▸ **What to work on**
When "wallet" occurs in a line of the material, copy that line.

▸ **The data**

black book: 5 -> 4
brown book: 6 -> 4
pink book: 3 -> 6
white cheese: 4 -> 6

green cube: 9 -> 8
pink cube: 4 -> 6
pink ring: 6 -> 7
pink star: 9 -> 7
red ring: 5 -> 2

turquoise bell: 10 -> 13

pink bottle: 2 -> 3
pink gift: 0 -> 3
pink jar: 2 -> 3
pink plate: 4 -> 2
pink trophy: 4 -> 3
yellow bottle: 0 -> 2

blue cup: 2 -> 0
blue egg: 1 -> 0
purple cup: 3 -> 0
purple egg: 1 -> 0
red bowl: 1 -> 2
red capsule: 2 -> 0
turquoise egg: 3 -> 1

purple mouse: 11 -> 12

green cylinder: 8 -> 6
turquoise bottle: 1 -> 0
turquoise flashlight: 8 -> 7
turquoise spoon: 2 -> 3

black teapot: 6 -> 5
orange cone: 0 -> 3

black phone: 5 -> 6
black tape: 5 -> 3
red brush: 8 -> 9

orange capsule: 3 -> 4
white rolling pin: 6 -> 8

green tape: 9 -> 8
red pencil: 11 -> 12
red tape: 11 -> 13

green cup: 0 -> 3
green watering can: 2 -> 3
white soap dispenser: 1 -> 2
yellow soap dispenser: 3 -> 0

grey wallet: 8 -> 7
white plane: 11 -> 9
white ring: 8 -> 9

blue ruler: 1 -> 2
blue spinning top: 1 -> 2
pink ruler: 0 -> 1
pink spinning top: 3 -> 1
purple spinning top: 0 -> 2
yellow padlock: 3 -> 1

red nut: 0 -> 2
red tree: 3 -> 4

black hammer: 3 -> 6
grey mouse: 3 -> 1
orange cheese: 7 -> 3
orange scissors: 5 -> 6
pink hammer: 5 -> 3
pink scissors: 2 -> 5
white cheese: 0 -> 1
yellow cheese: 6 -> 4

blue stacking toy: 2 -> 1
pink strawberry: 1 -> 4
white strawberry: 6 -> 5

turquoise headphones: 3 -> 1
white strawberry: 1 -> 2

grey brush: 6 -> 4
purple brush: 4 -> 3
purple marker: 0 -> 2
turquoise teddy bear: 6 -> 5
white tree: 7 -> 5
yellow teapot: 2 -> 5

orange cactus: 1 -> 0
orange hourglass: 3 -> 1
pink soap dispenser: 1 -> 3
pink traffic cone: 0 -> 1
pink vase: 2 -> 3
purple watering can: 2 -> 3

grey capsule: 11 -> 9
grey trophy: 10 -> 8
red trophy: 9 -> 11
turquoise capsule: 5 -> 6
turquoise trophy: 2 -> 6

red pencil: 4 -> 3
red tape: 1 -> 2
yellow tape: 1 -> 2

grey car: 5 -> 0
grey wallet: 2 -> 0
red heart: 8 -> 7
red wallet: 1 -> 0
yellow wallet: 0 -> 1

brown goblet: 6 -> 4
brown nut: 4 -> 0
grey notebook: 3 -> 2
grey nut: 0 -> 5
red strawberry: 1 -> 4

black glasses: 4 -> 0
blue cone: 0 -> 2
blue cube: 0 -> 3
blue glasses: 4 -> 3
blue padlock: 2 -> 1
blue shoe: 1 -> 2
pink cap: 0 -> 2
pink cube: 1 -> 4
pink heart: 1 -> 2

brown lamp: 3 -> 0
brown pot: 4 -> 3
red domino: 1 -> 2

▸ **Written solution**
grey wallet: 8 -> 7
grey wallet: 2 -> 0
red wallet: 1 -> 0
yellow wallet: 0 -> 1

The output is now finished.